**WHAT YOU NEED TO DO:**
When you reach the line containing "L2: 3.3uH (U1/SW, VIN) -> 1.5uH (U1/SW, VIN)" in the records below, start copying exactly, and stop once you have copied the line containing "C4: 4.7uF (plus".
── RECORD EXTRACTS ──
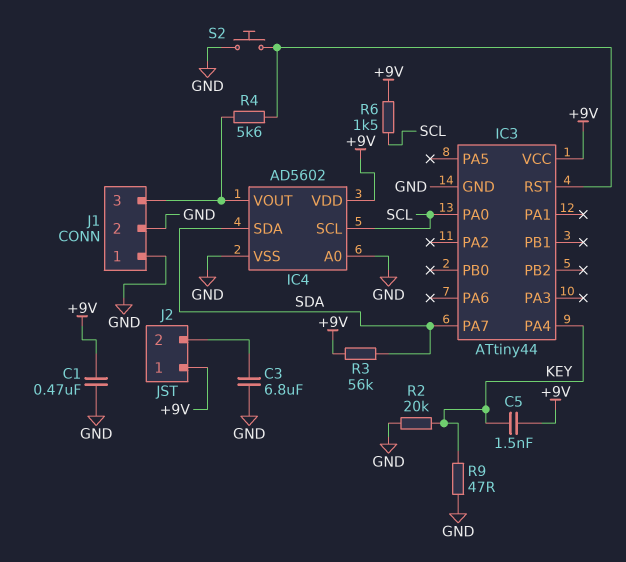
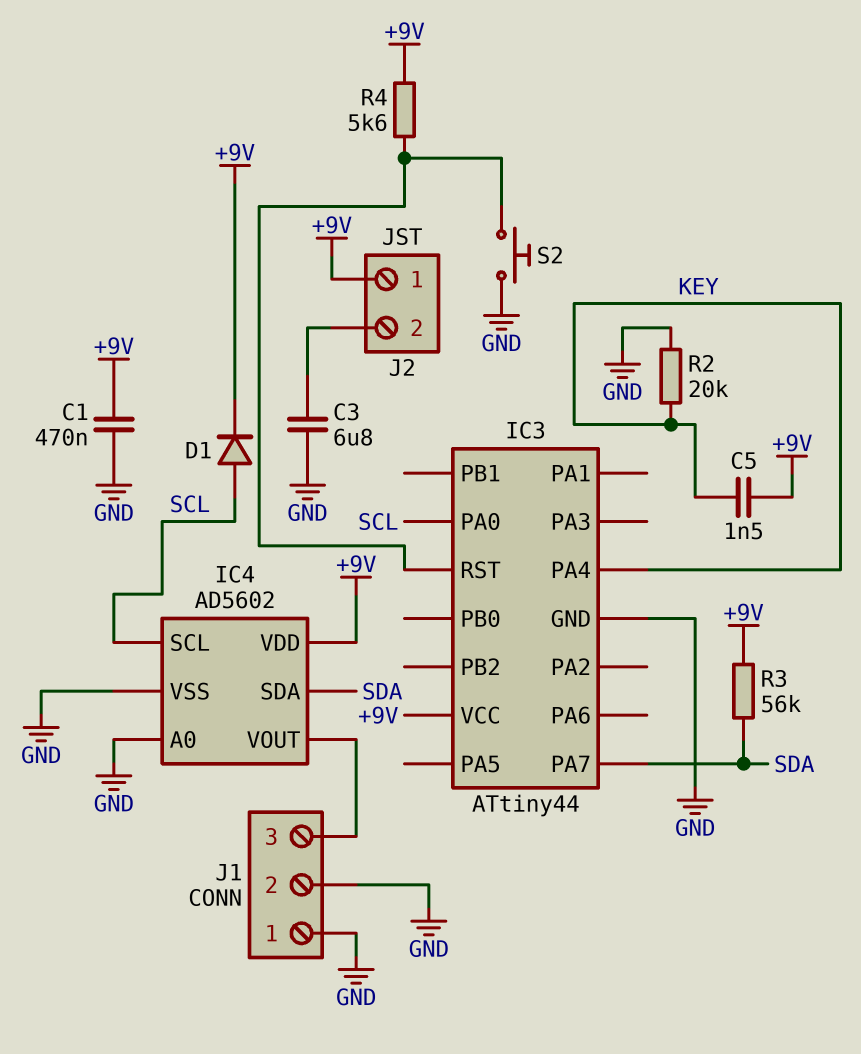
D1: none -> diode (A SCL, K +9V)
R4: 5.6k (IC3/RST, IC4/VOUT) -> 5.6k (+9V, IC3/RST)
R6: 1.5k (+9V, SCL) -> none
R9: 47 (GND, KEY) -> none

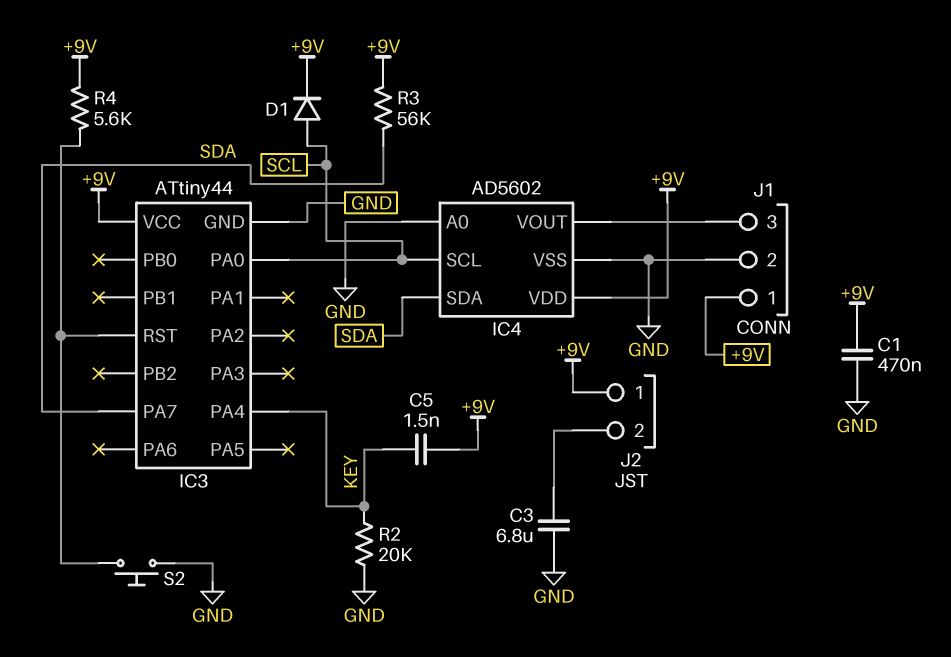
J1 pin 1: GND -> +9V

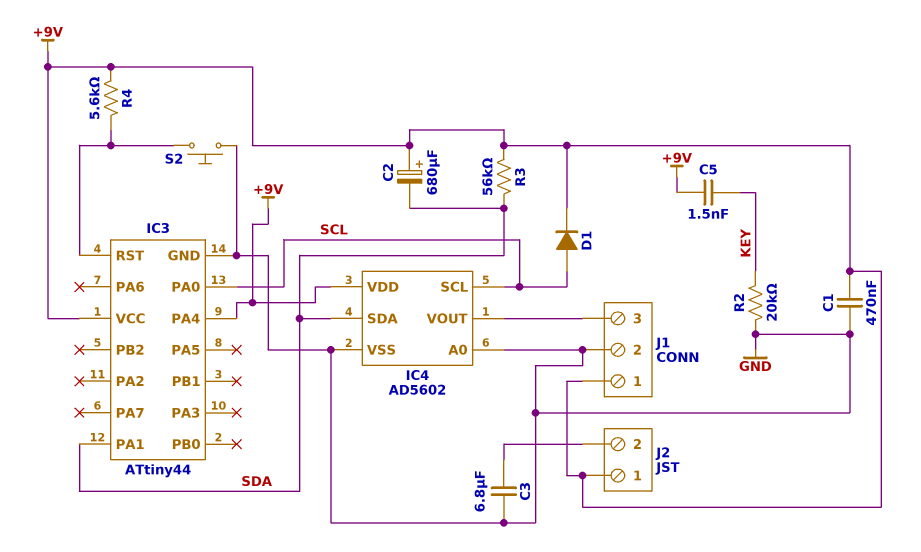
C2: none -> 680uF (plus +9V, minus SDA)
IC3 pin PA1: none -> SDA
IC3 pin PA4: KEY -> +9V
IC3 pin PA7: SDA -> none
───
── RECORD EXTRACTS ──
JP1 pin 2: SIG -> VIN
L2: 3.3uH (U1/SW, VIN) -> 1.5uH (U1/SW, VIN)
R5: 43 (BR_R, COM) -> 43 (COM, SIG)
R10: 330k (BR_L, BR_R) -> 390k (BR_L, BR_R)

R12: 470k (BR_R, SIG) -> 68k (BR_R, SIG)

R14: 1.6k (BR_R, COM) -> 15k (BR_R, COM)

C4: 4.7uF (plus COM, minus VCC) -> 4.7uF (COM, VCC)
───
**RESPONSE:**
L2: 3.3uH (U1/SW, VIN) -> 1.5uH (U1/SW, VIN)
R5: 43 (BR_R, COM) -> 43 (COM, SIG)
R10: 330k (BR_L, BR_R) -> 390k (BR_L, BR_R)

R12: 470k (BR_R, SIG) -> 68k (BR_R, SIG)

R14: 1.6k (BR_R, COM) -> 15k (BR_R, COM)

C4: 4.7uF (plus COM, minus VCC) -> 4.7uF (COM, VCC)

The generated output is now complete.